Work required: Return exactly the lines of the records below, starting at the line that contains "black house: 3 -> 1" and ending at the line that contains "orange cylinder: 7 -> 5", with both of those lines kept.

Provided records:
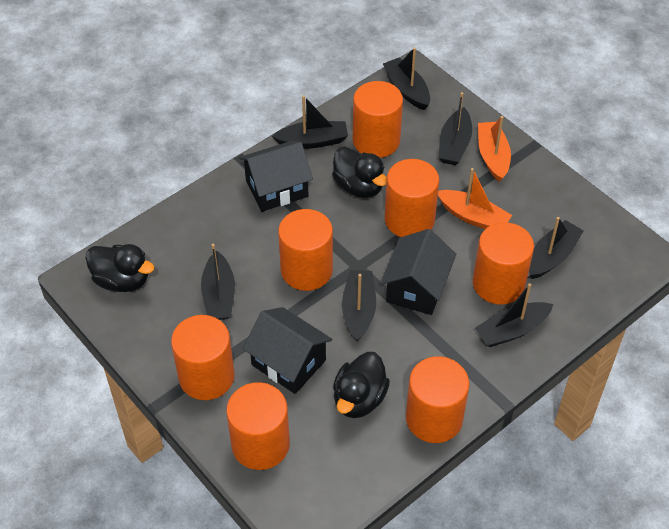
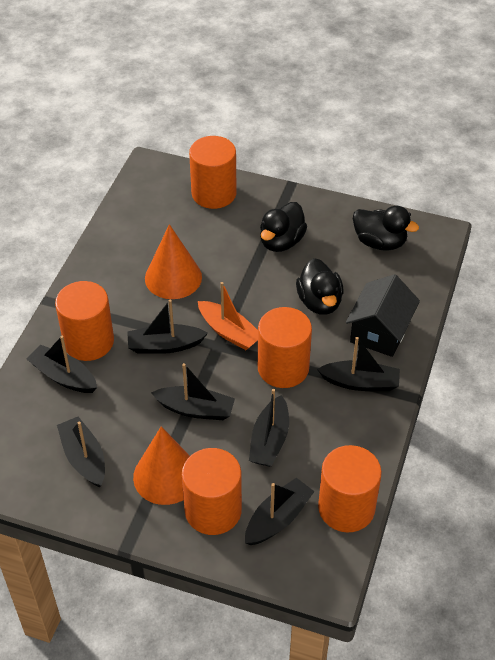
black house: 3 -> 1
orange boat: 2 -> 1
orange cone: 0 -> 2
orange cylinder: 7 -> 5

==

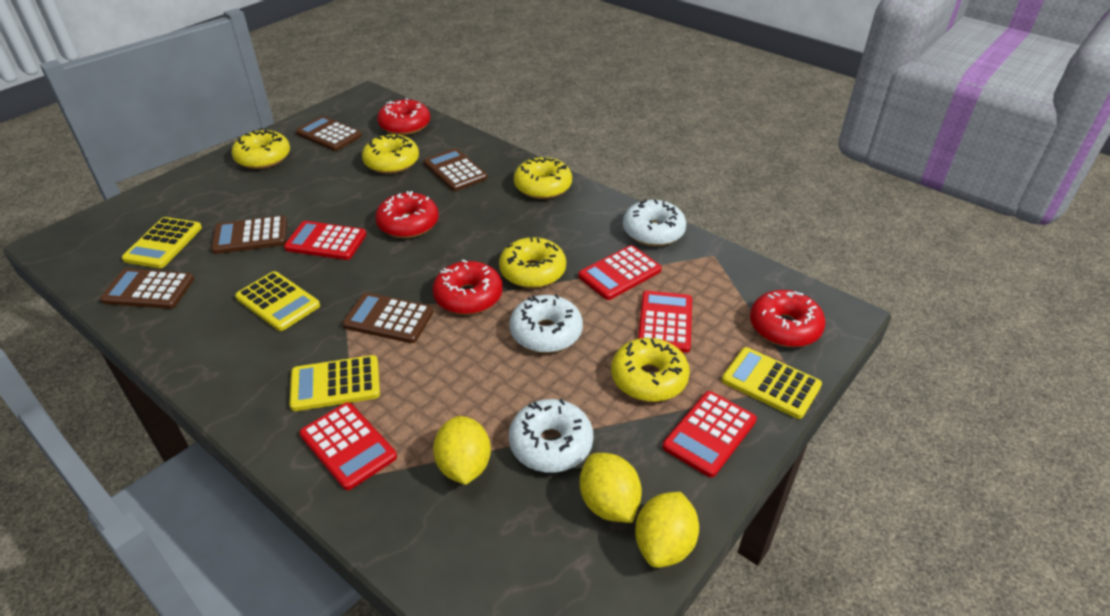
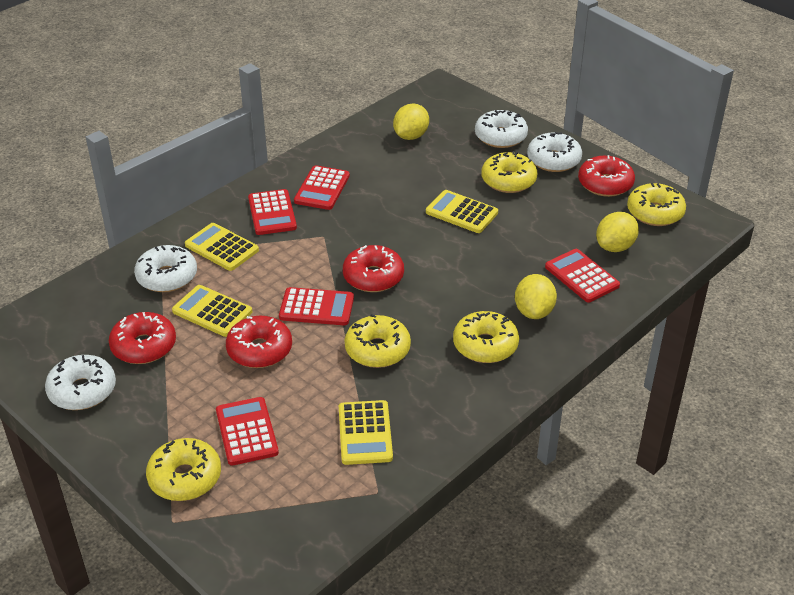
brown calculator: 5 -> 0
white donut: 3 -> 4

--

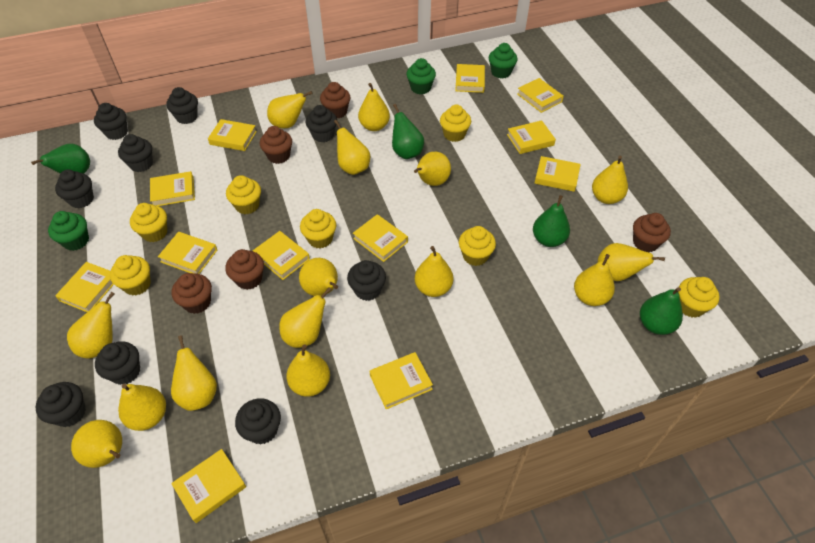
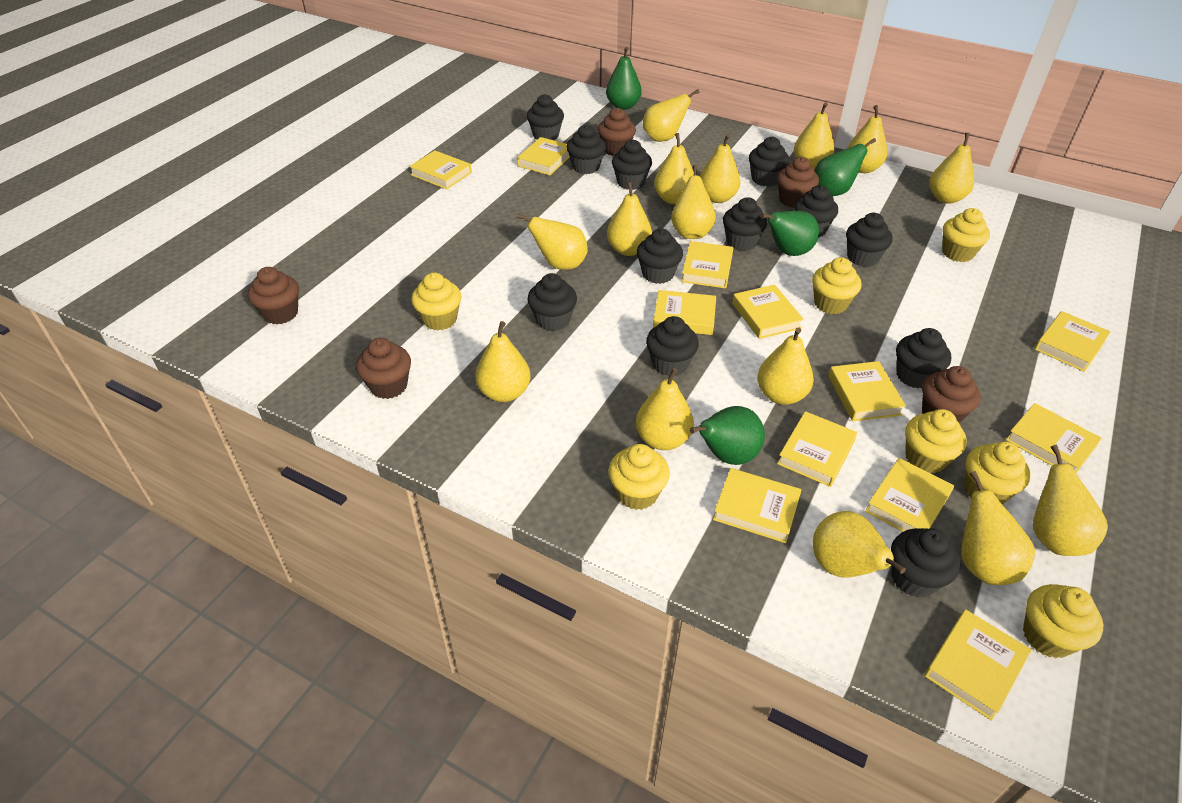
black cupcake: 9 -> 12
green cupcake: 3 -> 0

Solution to this exercise:
black house: 3 -> 1
orange boat: 2 -> 1
orange cone: 0 -> 2
orange cylinder: 7 -> 5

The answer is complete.